The input
**********

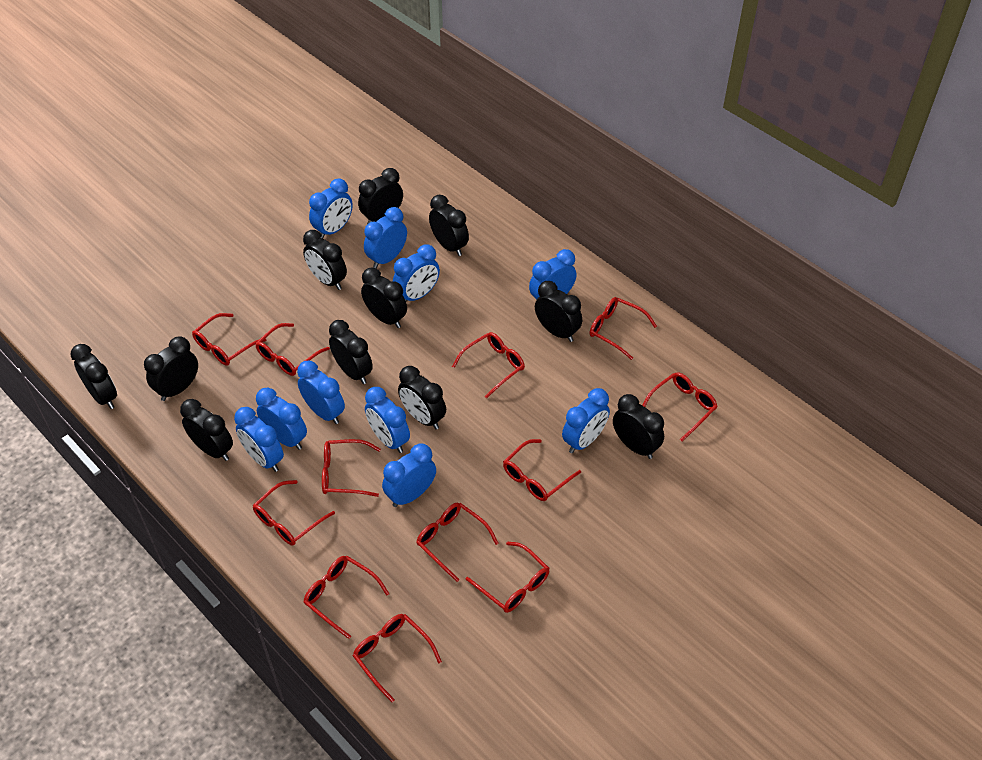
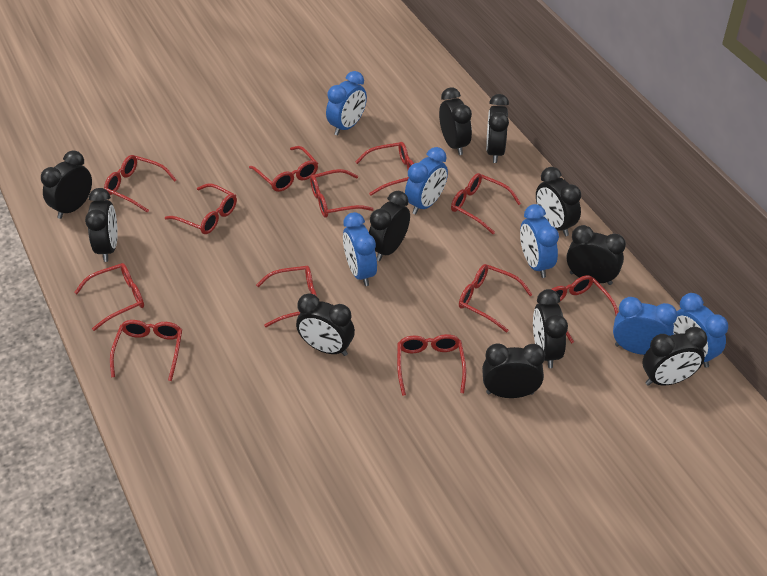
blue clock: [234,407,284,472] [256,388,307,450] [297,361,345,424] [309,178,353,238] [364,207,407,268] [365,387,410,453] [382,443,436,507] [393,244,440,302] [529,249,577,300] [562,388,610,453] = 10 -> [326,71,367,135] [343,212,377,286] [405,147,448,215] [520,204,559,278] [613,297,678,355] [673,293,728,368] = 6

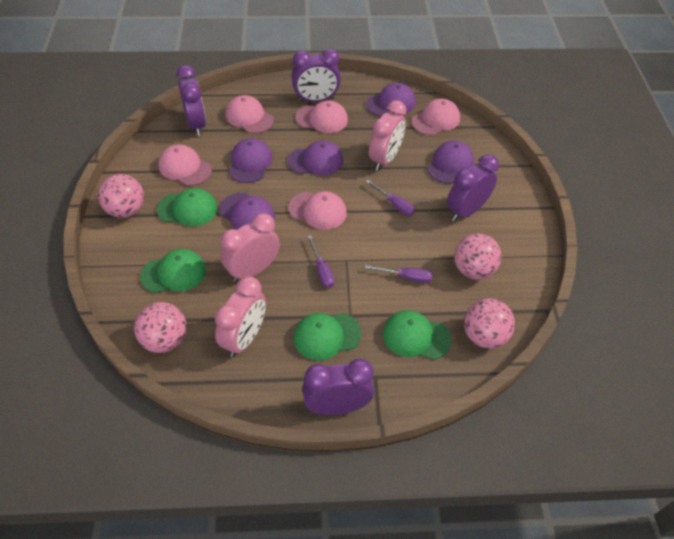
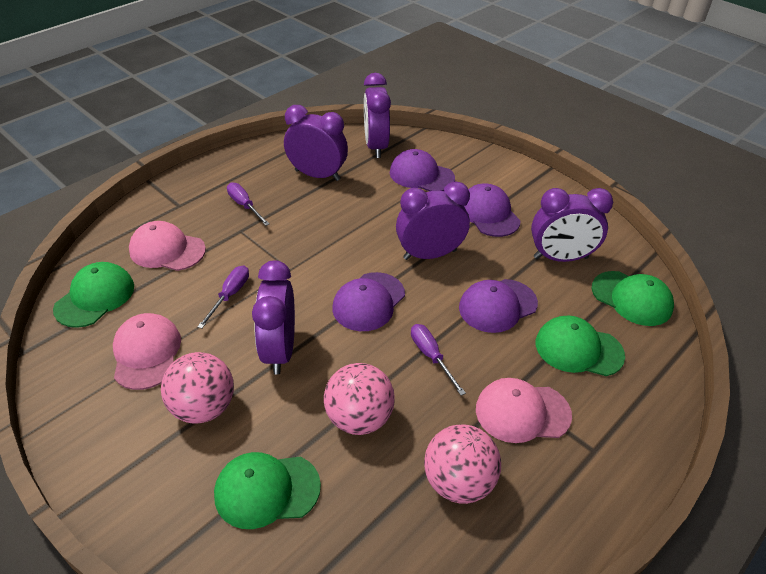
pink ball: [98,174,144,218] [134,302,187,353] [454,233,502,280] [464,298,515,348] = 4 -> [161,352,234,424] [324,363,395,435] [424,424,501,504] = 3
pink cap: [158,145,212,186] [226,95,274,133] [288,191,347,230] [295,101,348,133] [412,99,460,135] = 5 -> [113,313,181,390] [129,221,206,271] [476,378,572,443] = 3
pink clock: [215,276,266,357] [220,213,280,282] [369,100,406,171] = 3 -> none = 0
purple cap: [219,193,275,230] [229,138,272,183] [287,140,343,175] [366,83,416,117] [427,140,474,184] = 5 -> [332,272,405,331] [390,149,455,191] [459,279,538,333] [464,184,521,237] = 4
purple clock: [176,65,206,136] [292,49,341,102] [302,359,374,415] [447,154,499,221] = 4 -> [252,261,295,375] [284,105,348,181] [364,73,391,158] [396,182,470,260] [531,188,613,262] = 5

**********

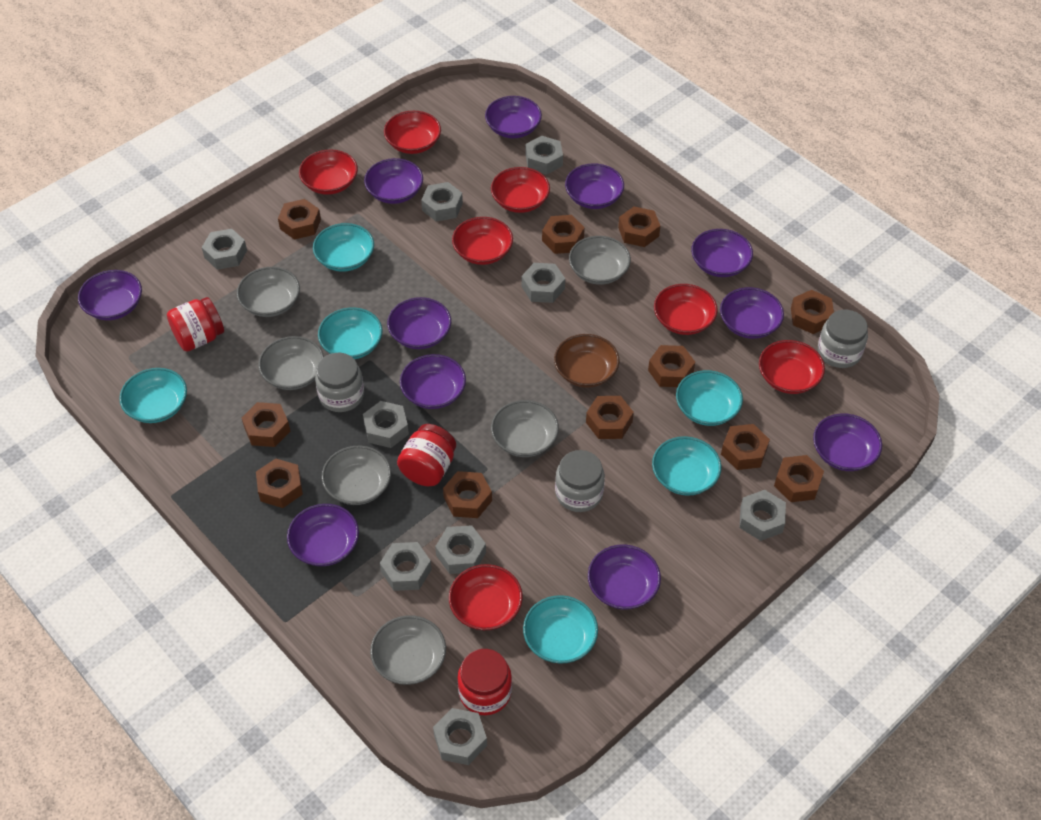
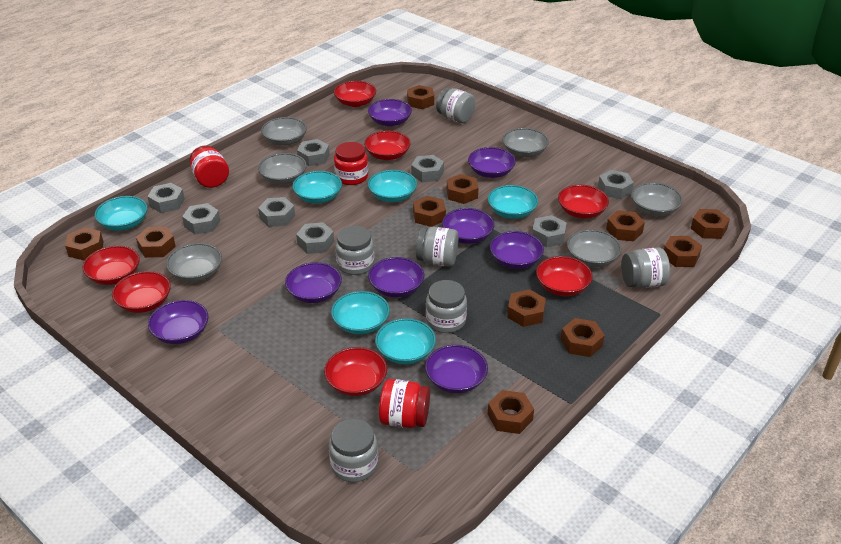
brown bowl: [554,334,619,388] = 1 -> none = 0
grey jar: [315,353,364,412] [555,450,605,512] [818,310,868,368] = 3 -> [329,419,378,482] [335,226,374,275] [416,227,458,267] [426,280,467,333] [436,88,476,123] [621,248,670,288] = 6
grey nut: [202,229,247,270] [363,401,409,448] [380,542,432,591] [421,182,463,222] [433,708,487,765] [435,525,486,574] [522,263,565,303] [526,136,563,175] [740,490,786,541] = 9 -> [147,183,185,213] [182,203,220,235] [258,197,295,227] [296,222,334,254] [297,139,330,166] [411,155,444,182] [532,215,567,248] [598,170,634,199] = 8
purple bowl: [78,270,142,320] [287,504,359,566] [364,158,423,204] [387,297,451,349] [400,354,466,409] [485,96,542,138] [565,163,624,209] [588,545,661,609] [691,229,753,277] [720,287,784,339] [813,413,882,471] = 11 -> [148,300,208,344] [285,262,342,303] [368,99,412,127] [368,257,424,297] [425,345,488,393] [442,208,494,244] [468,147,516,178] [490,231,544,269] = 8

**********

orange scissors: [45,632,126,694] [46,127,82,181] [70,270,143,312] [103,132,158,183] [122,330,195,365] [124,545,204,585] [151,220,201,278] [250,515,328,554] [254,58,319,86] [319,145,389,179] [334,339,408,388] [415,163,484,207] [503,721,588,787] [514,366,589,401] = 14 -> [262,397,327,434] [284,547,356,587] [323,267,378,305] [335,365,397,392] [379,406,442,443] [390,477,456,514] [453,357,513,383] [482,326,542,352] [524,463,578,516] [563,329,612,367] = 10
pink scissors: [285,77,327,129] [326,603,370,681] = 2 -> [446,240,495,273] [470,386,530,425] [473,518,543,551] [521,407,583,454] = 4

**********

Exercise objective
Would you please return all lines of the data that include the word "bowl"?

Task output
brown bowl: [554,334,619,388] = 1 -> none = 0
purple bowl: [78,270,142,320] [287,504,359,566] [364,158,423,204] [387,297,451,349] [400,354,466,409] [485,96,542,138] [565,163,624,209] [588,545,661,609] [691,229,753,277] [720,287,784,339] [813,413,882,471] = 11 -> [148,300,208,344] [285,262,342,303] [368,99,412,127] [368,257,424,297] [425,345,488,393] [442,208,494,244] [468,147,516,178] [490,231,544,269] = 8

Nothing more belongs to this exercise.